WHAT TO DO:
Retype the tail of the data exactly, starting at the line containing "was: tambor (gris)" and stopping at the last line.
**********
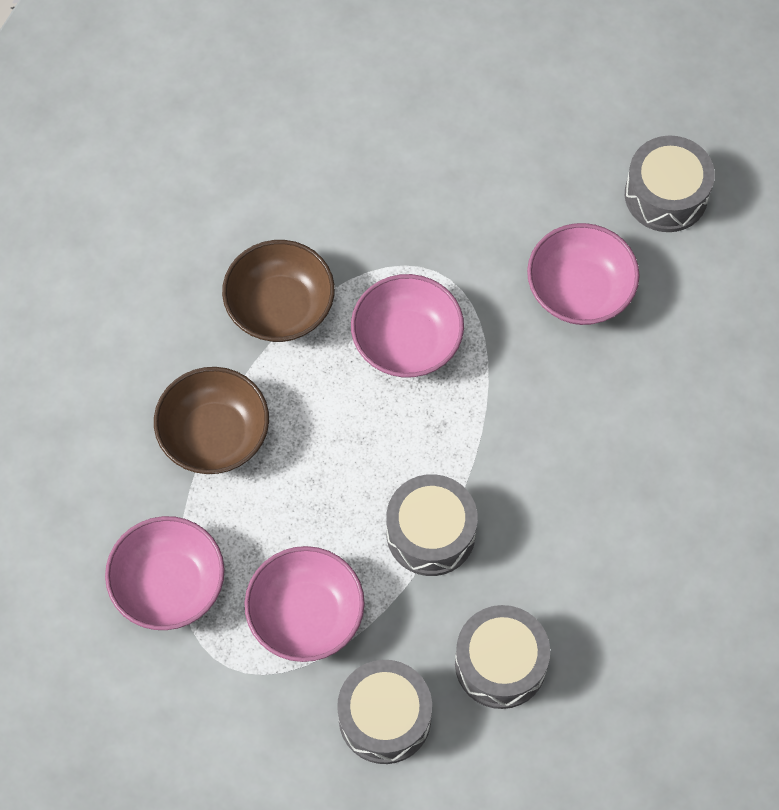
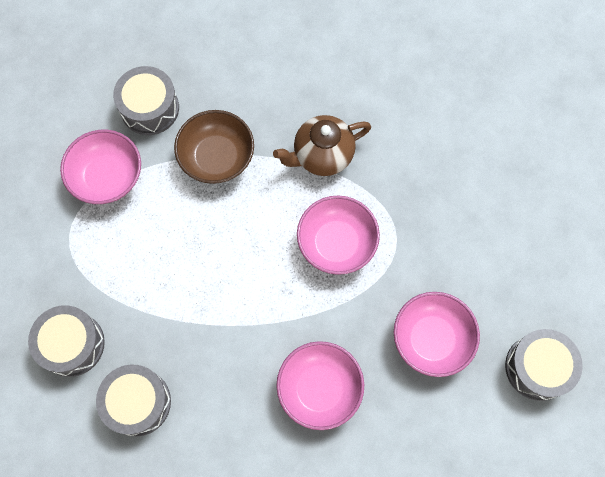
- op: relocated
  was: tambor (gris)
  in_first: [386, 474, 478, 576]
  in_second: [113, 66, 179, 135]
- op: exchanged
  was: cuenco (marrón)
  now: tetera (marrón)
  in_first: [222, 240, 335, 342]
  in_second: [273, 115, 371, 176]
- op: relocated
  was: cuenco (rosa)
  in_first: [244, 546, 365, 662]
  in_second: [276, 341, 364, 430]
**********
YOUR SOLUTION:
  was: tambor (gris)
  in_first: [386, 474, 478, 576]
  in_second: [113, 66, 179, 135]
- op: exchanged
  was: cuenco (marrón)
  now: tetera (marrón)
  in_first: [222, 240, 335, 342]
  in_second: [273, 115, 371, 176]
- op: relocated
  was: cuenco (rosa)
  in_first: [244, 546, 365, 662]
  in_second: [276, 341, 364, 430]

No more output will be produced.